• _Your assignment_: Check the records below line by line. Give the count of lines with "type", and nothing else.

• _The input_:

_ _ _ _

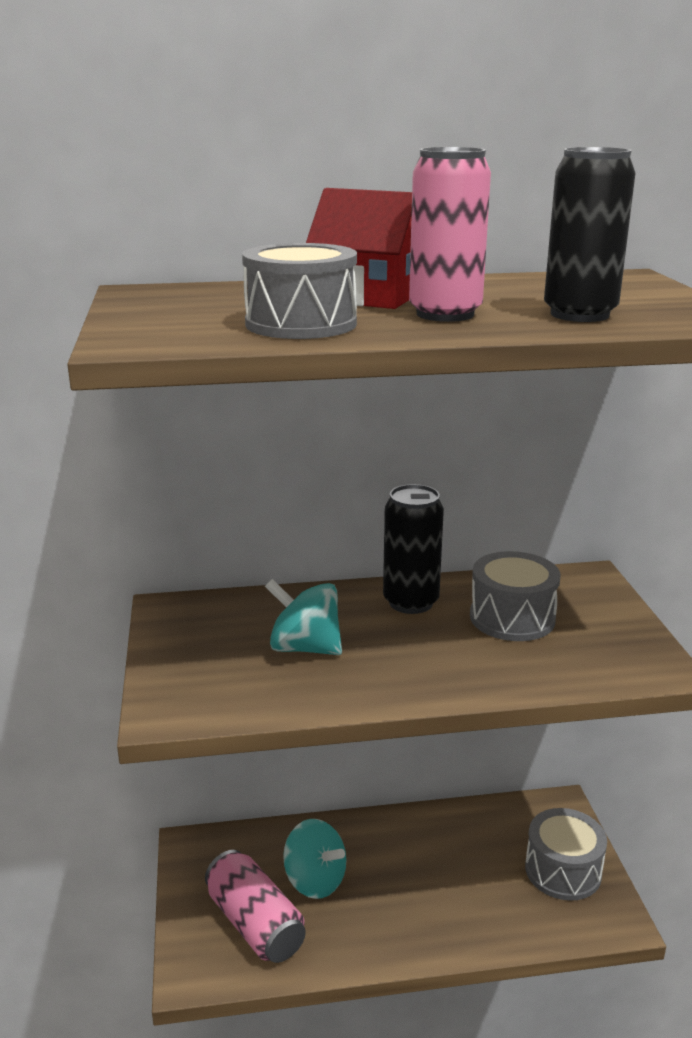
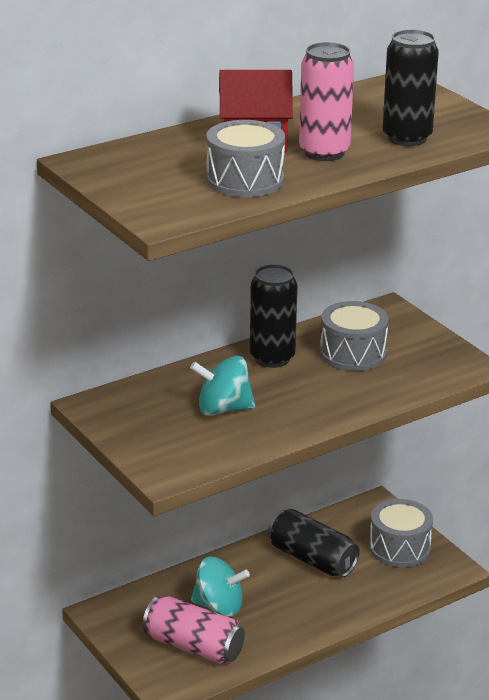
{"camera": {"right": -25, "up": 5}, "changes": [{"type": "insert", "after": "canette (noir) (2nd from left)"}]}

_ _ _ _

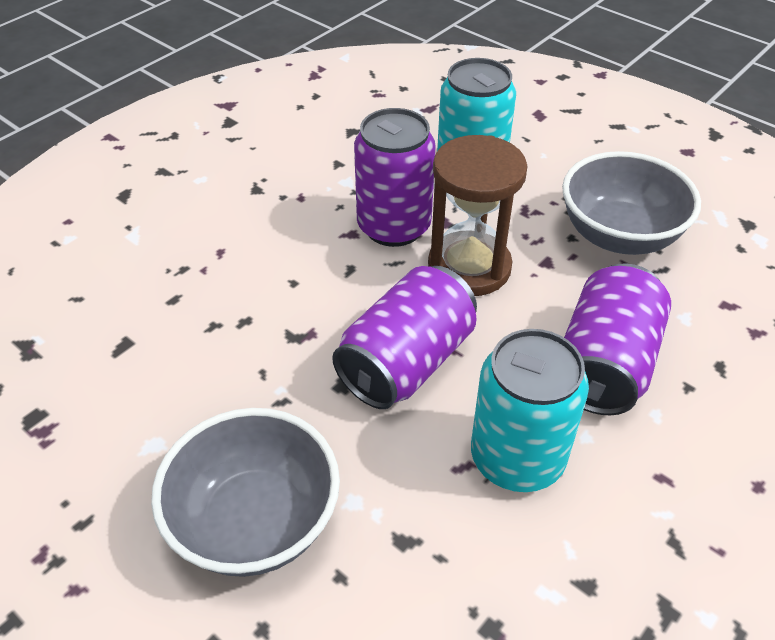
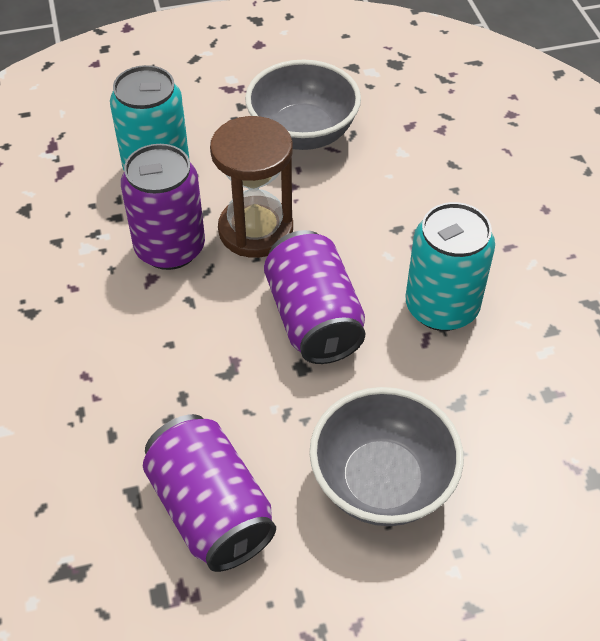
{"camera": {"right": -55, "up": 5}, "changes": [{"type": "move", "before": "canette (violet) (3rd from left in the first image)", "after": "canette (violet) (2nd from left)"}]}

_ _ _ _

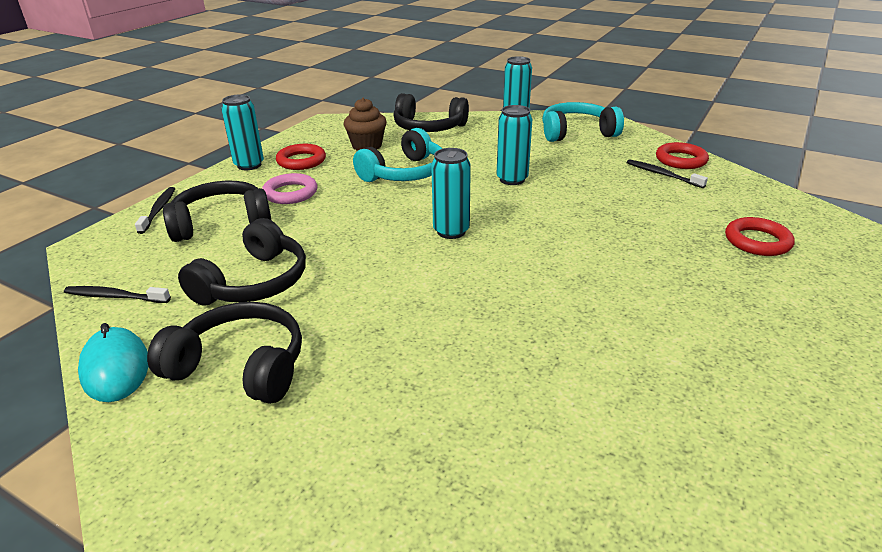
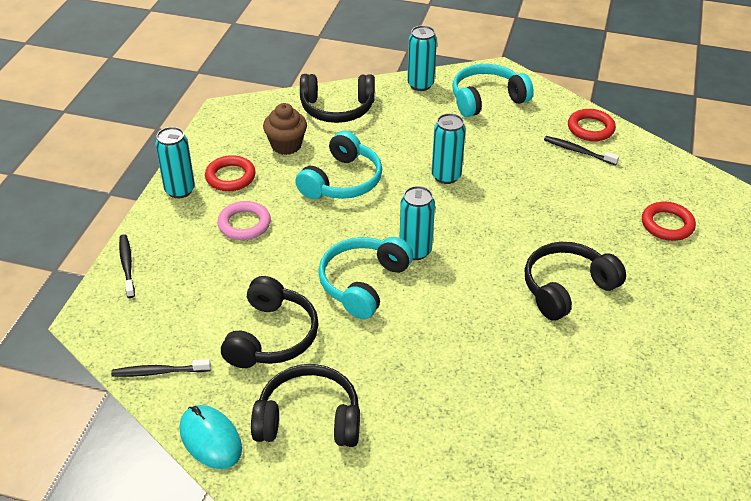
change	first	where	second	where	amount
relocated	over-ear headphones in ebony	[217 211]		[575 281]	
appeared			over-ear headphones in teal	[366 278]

_ _ _ _

• _Output for this exercise_: 2